=== Action item ===
Of the lines in the data below, write out exactly those from the one holding "(732, 274) = (458, 316): orange" through the one holding "(336, 226) = (334, 190): blue", both included.

=== Object change listings ===
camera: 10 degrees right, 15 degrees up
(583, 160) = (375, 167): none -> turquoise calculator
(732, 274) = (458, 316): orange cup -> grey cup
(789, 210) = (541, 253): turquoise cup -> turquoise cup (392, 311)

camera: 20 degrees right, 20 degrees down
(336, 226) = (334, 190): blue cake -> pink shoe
---
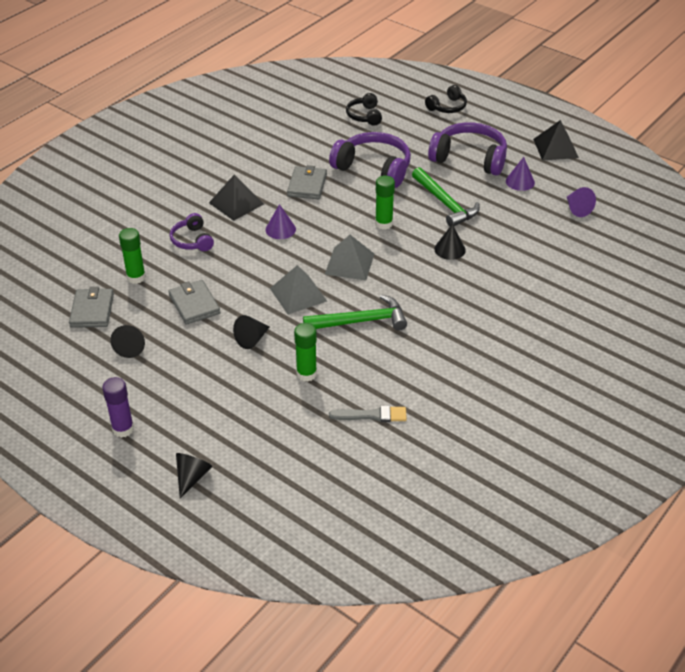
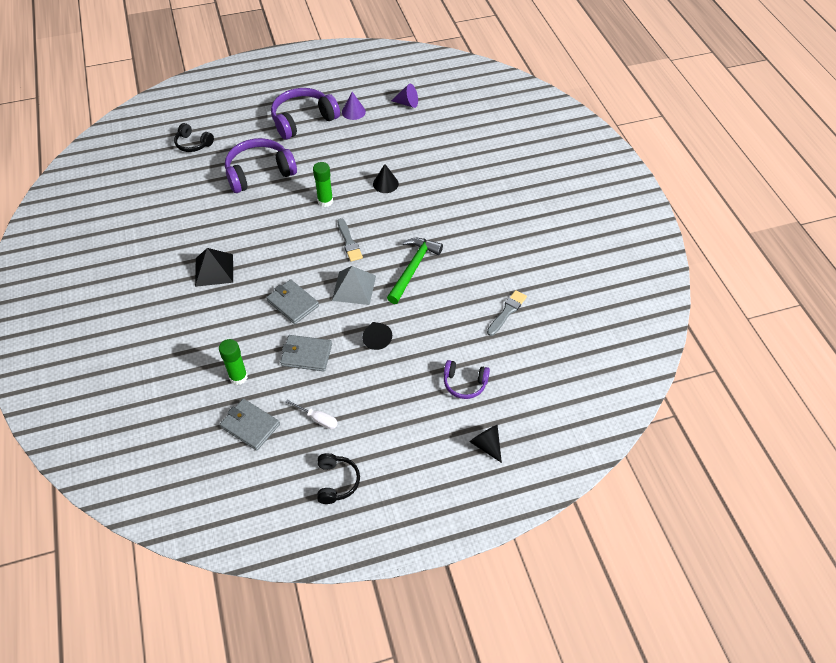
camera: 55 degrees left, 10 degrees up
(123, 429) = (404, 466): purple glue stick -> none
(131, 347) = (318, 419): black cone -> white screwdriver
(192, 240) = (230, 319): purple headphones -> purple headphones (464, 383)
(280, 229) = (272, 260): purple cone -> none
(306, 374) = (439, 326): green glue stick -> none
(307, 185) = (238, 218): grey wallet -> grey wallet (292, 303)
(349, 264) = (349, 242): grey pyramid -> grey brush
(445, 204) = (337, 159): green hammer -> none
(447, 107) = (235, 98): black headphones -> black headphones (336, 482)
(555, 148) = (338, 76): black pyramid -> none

=== Answer to the exercise ===
(732, 274) = (458, 316): orange cup -> grey cup
(789, 210) = (541, 253): turquoise cup -> turquoise cup (392, 311)

camera: 20 degrees right, 20 degrees down
(336, 226) = (334, 190): blue cake -> pink shoe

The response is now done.